--- Provided information Enclosed Below ---
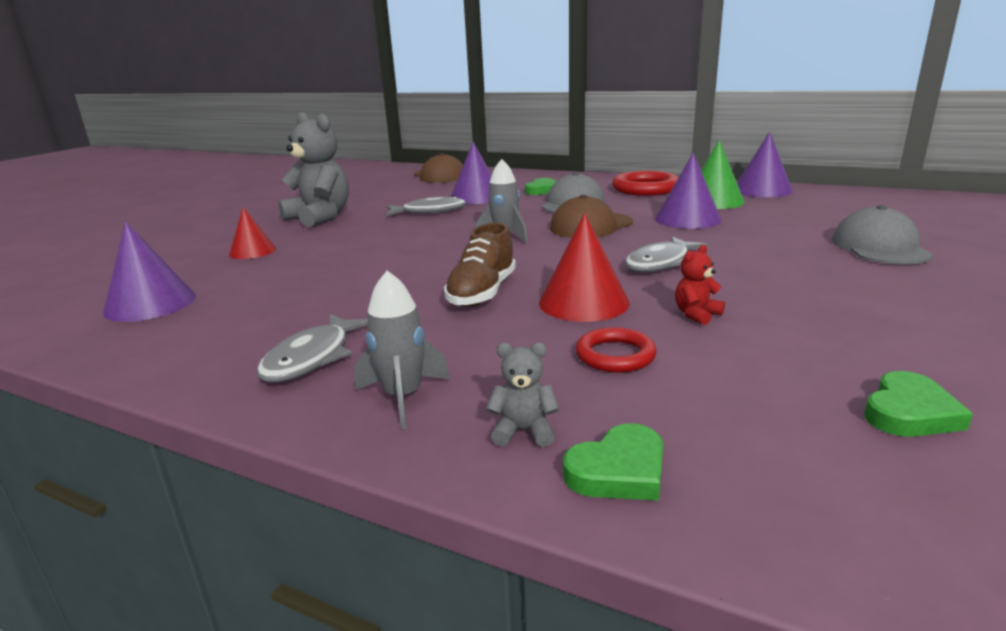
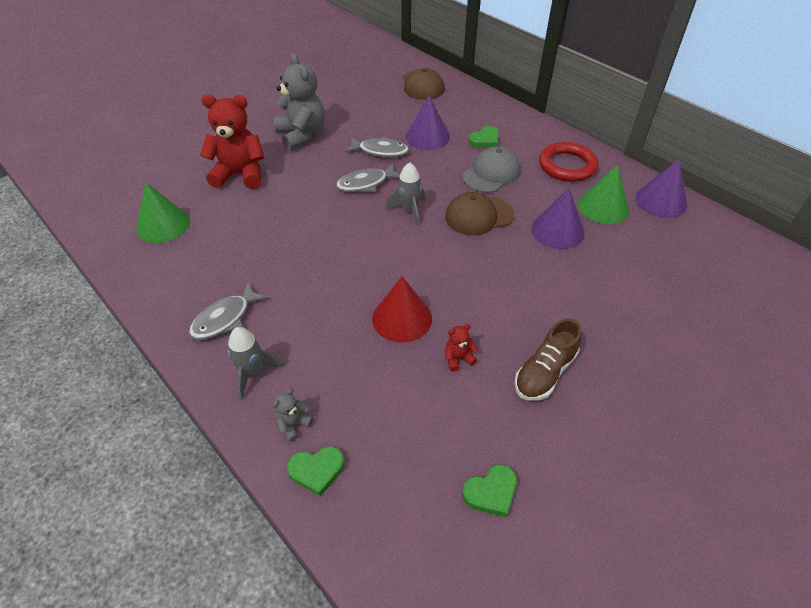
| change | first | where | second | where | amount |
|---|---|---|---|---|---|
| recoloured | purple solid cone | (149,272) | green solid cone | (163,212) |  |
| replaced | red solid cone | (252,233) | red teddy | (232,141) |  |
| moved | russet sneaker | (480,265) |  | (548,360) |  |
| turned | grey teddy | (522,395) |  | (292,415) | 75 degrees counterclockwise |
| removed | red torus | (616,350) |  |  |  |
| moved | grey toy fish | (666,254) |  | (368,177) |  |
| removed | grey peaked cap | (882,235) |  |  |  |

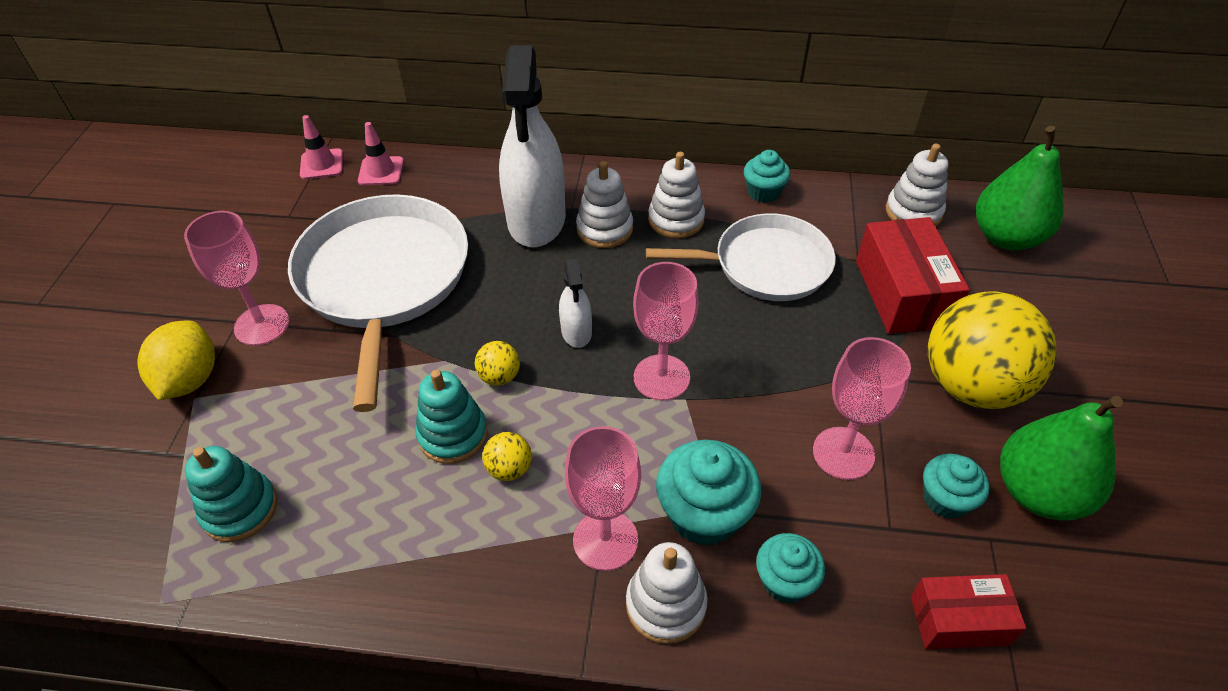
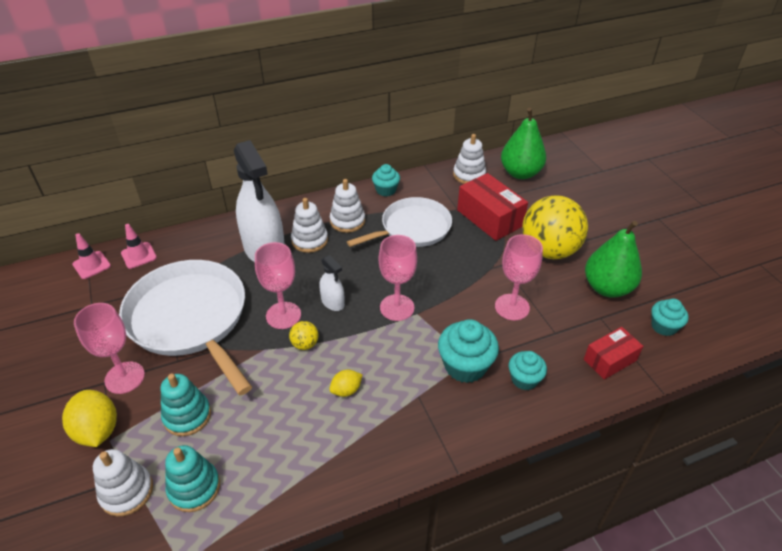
| change | first | where | second | where | amount |
|---|---|---|---|---|---|
| moved | turquoise stacking rings | (451,417) |  | (186,405) |  |
| replaced | bright yellow ball | (507,456) | bright yellow lemon | (346,383) |  |
| moved | rose-pink chalice | (603,498) |  | (278,285) |  |
| moved | pure white stacking rings | (667,593) |  | (123,483) |  |
| moved | turquoise muffin | (956,486) |  | (670,317) |  |

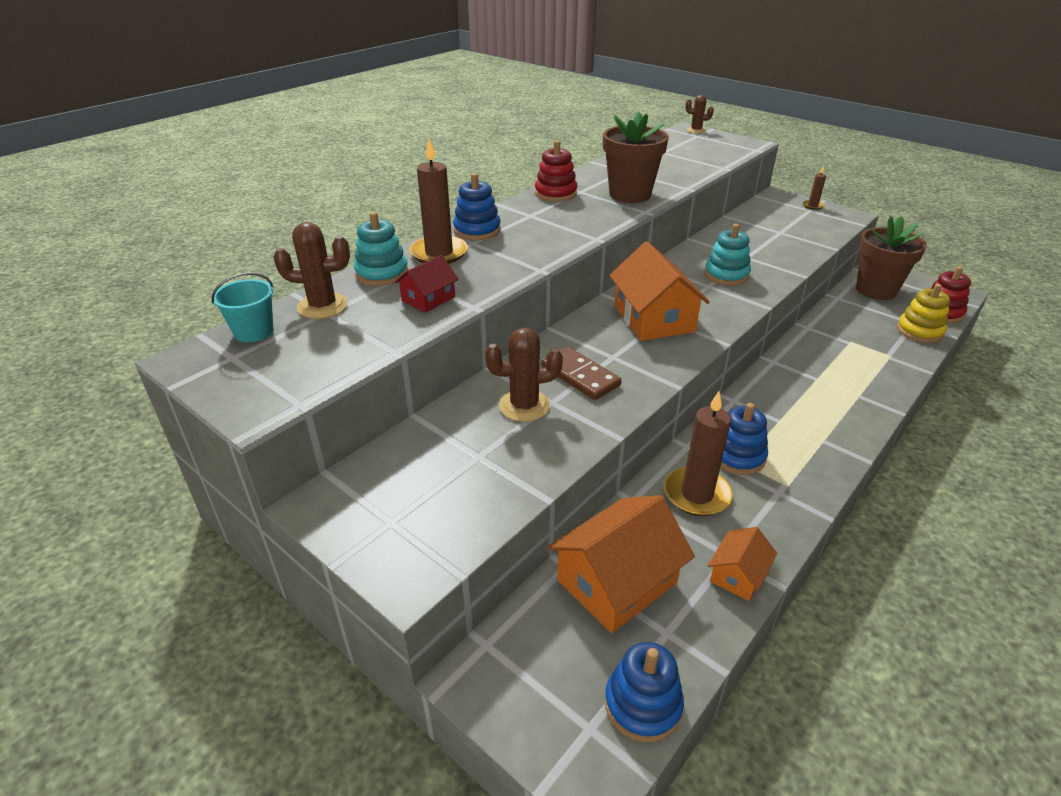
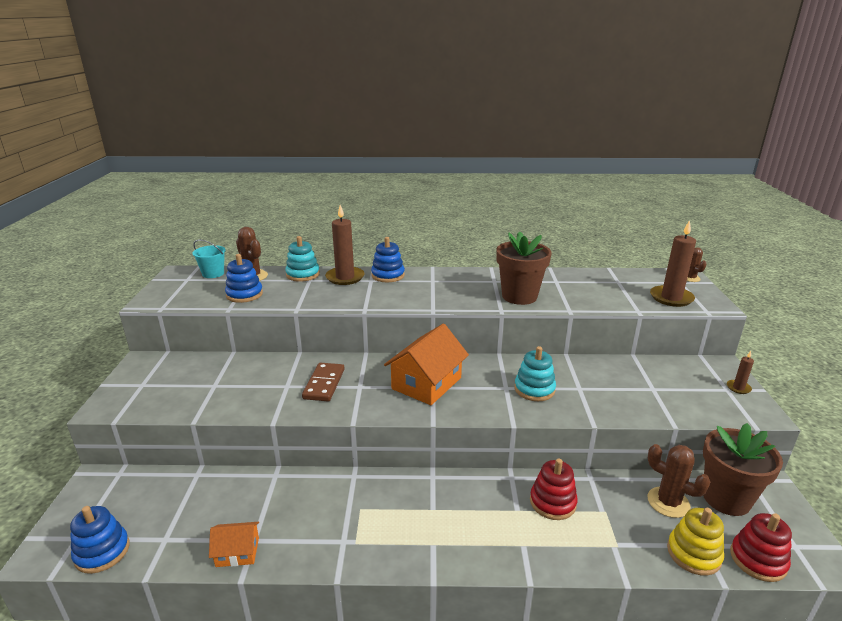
| change | first | where | second | where | amount |
|---|---|---|---|---|---|
| removed | red house | (427,284) |  |  |  |
| moved | russet prickly plant | (524,375) |  | (678,481) |  |
| moved | red stacking rings | (556,171) |  | (554,489) |  |
| removed | orange house | (621,564) |  |  |  |
| moved | russet candle | (698,453) |  | (673,263) |  |
| moved | cobalt stacking rings | (744,439) |  | (244,278) |  |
--- End of Enclosed Provided information ---
Some lines contain the word "replaced". Pull each one out of the listing.

◆ **Task answer**:
| replaced | red solid cone | (252,233) | red teddy | (232,141) |  |
| replaced | bright yellow ball | (507,456) | bright yellow lemon | (346,383) |  |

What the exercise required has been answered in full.